◆ Action item: Which of the lines below include the word "blue"? Pull each one out.

(Data section)

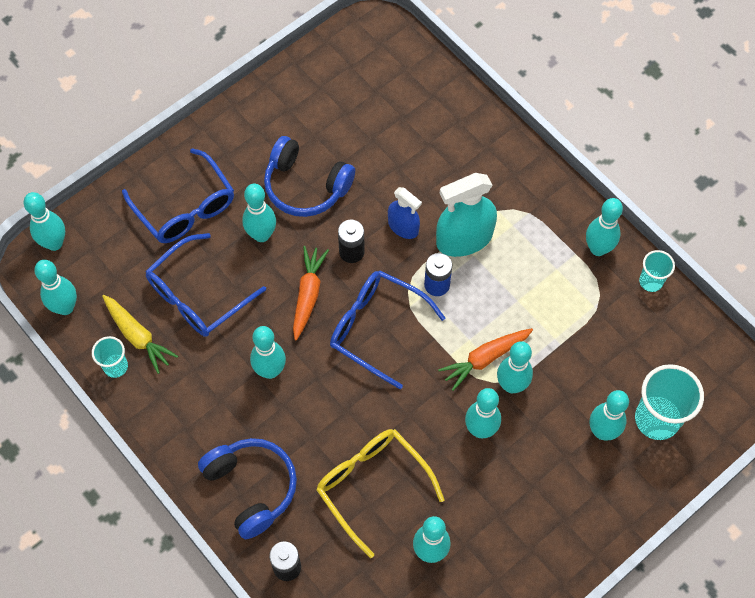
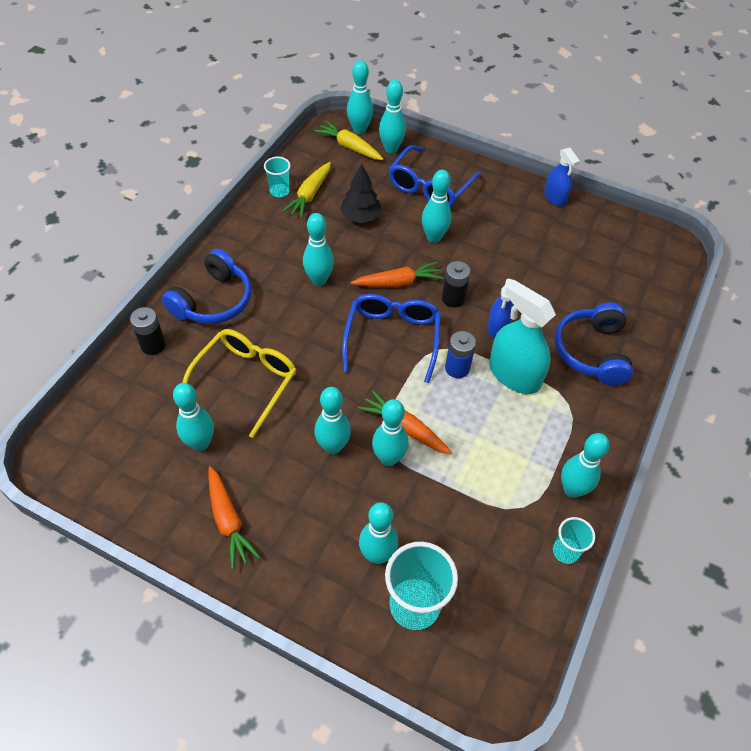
camera: 65 degrees right, 10 degrees down
(65, 307) = (312, 151): turquoise bowling pin -> turquoise bowling pin (391, 149)
(78, 265) = (349, 147): none -> yellow carrot
(197, 295) = (360, 217): blue glasses -> black tree
(260, 95) = (555, 197): none -> blue spray bottle
(306, 186) = (494, 250): blue headphones -> blue headphones (592, 352)
(524, 548) = (228, 521): none -> orange carrot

(End Data section)

◆ Result for this task:
(197, 295) = (360, 217): blue glasses -> black tree
(260, 95) = (555, 197): none -> blue spray bottle
(306, 186) = (494, 250): blue headphones -> blue headphones (592, 352)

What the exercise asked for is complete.